WHAT YOU WILL DO —
Replace "yellow pentagon" with "orange pentagon" throughout the entries below, and write the lines out again with everything else unchanged. Leave the pictures out of your answer.

A block of data

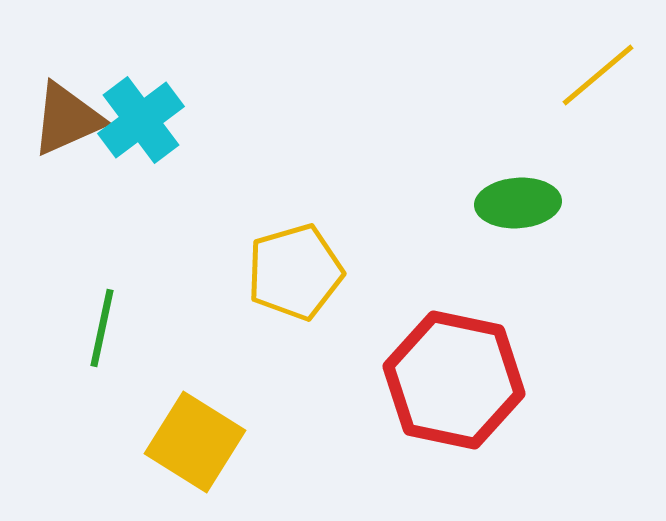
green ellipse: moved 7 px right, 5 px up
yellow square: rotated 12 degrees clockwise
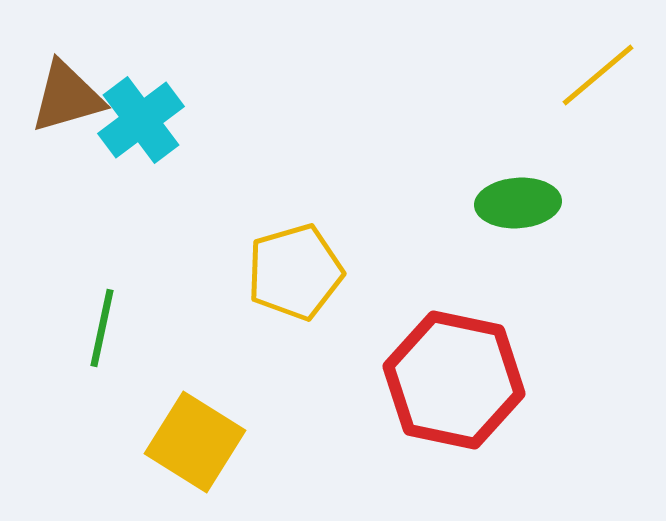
brown triangle: moved 22 px up; rotated 8 degrees clockwise
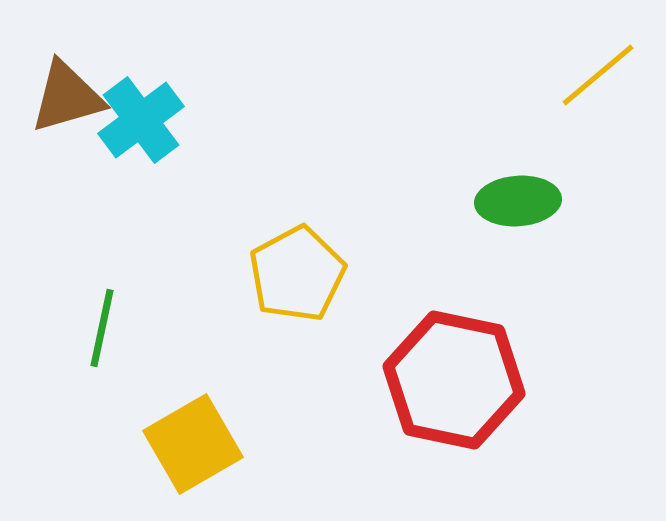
green ellipse: moved 2 px up
yellow pentagon: moved 2 px right, 2 px down; rotated 12 degrees counterclockwise
yellow square: moved 2 px left, 2 px down; rotated 28 degrees clockwise
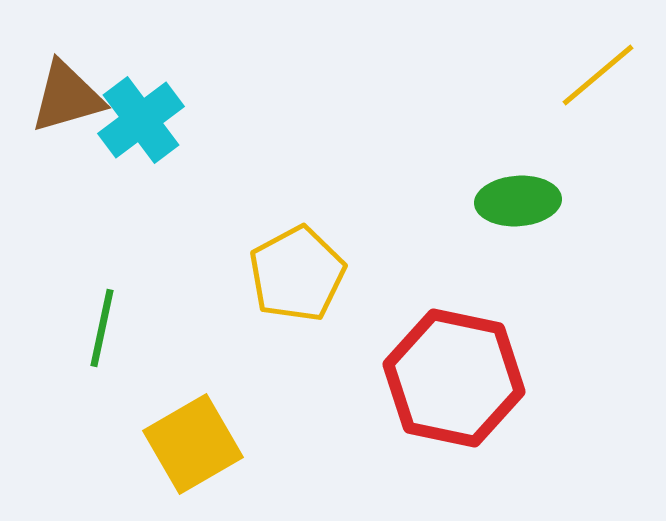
red hexagon: moved 2 px up
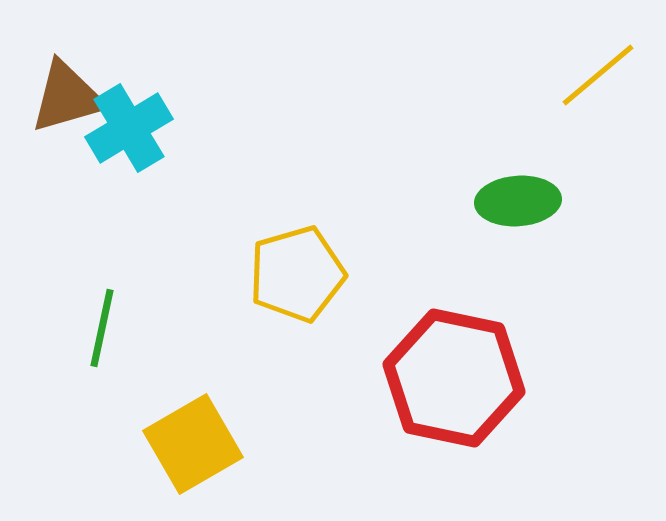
cyan cross: moved 12 px left, 8 px down; rotated 6 degrees clockwise
yellow pentagon: rotated 12 degrees clockwise
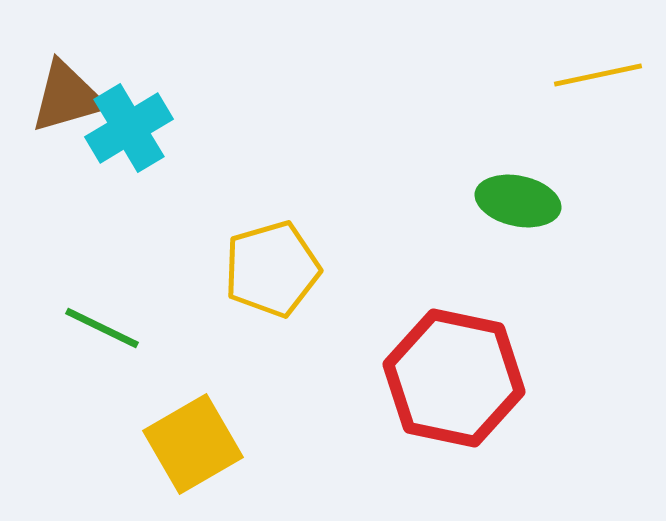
yellow line: rotated 28 degrees clockwise
green ellipse: rotated 16 degrees clockwise
yellow pentagon: moved 25 px left, 5 px up
green line: rotated 76 degrees counterclockwise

COMPLETED TASK —
green ellipse: moved 7 px right, 5 px up
yellow square: rotated 12 degrees clockwise
brown triangle: moved 22 px up; rotated 8 degrees clockwise
green ellipse: moved 2 px up
orange pentagon: moved 2 px right, 2 px down; rotated 12 degrees counterclockwise
yellow square: moved 2 px left, 2 px down; rotated 28 degrees clockwise
red hexagon: moved 2 px up
cyan cross: moved 12 px left, 8 px down; rotated 6 degrees clockwise
orange pentagon: rotated 12 degrees clockwise
yellow line: rotated 28 degrees clockwise
green ellipse: rotated 16 degrees clockwise
orange pentagon: moved 25 px left, 5 px up
green line: rotated 76 degrees counterclockwise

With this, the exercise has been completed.